— WHAT TO WORK ON —
Pull each line containing "table" out of the data and copy it.

(Entries taken from a collection)
※

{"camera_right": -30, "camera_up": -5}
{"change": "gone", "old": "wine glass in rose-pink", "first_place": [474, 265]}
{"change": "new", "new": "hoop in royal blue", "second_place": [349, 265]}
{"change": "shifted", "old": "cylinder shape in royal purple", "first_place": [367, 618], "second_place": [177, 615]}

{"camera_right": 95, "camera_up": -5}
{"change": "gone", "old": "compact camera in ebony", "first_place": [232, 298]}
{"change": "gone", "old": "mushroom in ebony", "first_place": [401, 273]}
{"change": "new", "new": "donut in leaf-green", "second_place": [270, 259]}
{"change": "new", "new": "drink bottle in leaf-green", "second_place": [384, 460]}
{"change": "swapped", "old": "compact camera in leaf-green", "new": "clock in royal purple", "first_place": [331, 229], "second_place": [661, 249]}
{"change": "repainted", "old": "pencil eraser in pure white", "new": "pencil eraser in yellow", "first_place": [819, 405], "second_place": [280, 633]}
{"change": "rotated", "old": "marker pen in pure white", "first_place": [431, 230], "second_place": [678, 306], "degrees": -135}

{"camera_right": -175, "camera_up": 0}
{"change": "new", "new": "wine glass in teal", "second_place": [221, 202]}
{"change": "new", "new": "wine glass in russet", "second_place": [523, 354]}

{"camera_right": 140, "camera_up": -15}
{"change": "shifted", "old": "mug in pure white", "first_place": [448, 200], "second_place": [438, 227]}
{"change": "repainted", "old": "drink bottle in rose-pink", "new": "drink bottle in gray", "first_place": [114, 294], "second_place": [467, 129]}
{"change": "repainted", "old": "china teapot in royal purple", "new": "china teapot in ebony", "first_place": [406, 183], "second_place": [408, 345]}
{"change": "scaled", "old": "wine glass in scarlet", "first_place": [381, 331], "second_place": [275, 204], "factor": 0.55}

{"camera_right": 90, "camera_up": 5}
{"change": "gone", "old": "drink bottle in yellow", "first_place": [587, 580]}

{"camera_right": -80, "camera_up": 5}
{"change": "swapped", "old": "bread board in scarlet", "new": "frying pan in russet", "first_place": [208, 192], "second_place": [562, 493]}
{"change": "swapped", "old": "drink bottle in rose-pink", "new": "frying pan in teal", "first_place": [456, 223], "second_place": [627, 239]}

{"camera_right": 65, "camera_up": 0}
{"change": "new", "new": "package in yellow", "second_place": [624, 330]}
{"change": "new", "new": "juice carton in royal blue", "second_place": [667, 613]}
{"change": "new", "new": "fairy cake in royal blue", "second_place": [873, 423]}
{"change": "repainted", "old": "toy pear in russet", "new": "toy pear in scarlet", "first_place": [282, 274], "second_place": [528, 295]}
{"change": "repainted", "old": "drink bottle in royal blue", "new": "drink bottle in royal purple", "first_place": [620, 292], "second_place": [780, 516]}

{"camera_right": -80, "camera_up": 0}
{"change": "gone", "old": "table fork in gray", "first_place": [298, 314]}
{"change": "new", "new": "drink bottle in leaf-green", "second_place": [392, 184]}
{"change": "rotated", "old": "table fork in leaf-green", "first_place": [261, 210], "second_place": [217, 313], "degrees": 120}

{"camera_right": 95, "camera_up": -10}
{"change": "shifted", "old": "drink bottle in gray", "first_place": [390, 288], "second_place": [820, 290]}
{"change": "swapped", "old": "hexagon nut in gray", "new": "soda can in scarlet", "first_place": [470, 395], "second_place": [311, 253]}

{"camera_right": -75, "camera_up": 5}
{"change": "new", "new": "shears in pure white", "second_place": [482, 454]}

※

— EXERCISE OUTPUT —
{"change": "gone", "old": "table fork in gray", "first_place": [298, 314]}
{"change": "rotated", "old": "table fork in leaf-green", "first_place": [261, 210], "second_place": [217, 313], "degrees": 120}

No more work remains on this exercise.